*** Opening of TASK INPUTS ***
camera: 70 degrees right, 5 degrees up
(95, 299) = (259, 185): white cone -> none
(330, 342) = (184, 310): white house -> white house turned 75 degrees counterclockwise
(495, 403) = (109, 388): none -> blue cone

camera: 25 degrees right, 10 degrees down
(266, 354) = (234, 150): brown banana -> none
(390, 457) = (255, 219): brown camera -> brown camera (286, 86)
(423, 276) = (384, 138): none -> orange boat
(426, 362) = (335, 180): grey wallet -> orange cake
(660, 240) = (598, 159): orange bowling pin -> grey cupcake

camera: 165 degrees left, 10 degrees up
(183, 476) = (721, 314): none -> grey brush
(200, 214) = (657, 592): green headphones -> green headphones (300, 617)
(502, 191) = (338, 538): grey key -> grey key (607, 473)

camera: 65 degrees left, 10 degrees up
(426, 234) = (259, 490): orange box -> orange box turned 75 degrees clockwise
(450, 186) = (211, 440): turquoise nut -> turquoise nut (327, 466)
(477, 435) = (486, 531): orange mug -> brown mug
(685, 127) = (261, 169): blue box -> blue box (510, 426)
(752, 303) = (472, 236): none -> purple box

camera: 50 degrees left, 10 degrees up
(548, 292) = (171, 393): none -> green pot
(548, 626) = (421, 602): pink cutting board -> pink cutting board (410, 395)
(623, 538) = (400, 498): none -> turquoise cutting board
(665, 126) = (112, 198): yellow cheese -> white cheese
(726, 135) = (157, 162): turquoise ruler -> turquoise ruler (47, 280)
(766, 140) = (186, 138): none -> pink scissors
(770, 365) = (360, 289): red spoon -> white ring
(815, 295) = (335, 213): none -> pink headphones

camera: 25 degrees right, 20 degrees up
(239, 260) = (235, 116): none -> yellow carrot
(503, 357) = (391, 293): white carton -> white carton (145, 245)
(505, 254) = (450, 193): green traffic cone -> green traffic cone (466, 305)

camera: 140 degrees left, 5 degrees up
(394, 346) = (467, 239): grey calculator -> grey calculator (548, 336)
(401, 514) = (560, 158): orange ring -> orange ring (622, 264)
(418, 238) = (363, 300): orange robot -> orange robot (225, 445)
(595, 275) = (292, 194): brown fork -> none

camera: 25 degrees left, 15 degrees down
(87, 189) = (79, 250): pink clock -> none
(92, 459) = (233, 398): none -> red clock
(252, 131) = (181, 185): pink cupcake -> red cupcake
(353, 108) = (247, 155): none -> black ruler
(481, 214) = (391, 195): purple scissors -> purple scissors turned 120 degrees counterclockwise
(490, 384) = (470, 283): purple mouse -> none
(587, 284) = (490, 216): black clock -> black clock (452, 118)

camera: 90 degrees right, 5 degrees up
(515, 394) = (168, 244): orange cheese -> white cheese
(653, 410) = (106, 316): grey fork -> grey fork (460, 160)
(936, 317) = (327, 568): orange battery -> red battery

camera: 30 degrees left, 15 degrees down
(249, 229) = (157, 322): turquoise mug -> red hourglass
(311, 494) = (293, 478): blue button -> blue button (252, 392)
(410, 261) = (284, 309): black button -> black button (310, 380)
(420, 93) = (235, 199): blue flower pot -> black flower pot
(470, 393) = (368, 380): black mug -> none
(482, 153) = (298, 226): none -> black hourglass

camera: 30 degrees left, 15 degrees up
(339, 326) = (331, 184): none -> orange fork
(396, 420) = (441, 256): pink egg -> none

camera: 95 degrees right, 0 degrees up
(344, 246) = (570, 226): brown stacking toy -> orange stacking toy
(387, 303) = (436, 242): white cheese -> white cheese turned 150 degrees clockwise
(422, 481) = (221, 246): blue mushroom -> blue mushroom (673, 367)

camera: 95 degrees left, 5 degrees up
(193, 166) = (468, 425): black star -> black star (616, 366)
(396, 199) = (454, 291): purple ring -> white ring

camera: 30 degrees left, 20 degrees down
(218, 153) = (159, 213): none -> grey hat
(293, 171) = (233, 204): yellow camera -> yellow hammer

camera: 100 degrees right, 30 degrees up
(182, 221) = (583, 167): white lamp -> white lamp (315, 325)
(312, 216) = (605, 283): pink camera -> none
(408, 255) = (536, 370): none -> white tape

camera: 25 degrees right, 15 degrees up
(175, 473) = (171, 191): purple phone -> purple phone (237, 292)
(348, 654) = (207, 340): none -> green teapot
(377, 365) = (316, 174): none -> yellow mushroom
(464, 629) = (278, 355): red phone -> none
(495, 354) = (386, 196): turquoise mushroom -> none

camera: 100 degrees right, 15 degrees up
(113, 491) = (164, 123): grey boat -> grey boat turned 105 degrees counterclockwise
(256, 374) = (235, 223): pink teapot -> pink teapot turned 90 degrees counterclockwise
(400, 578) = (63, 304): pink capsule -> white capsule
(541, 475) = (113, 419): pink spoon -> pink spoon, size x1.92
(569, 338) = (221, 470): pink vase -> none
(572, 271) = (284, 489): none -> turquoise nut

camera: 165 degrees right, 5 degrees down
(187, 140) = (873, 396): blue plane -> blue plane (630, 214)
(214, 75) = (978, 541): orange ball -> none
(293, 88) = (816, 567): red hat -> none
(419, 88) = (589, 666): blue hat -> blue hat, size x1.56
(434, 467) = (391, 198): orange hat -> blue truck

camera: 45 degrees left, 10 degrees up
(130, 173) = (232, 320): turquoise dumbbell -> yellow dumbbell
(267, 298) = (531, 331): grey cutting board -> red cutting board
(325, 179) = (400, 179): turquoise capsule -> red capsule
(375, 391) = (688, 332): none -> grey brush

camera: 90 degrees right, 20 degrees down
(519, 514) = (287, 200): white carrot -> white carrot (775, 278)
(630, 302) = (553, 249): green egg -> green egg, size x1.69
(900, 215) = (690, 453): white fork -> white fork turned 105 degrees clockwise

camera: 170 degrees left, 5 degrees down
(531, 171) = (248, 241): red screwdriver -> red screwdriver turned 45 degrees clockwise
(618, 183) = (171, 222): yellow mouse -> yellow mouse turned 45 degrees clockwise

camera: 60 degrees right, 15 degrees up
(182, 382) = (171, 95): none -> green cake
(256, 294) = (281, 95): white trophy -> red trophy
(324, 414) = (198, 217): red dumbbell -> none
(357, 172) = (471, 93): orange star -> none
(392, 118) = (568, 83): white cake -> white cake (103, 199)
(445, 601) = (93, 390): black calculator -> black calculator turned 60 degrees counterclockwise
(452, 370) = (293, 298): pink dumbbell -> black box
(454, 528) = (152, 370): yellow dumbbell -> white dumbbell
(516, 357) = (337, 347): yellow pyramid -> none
*** Close of TASK INPUTS ***
== TASK REQUIREMENTS ==
Go through the data above and return each line containing the string "black".

== COMPLETED EXERCISE ==
(353, 108) = (247, 155): none -> black ruler
(587, 284) = (490, 216): black clock -> black clock (452, 118)
(410, 261) = (284, 309): black button -> black button (310, 380)
(420, 93) = (235, 199): blue flower pot -> black flower pot
(470, 393) = (368, 380): black mug -> none
(482, 153) = (298, 226): none -> black hourglass
(193, 166) = (468, 425): black star -> black star (616, 366)
(445, 601) = (93, 390): black calculator -> black calculator turned 60 degrees counterclockwise
(452, 370) = (293, 298): pink dumbbell -> black box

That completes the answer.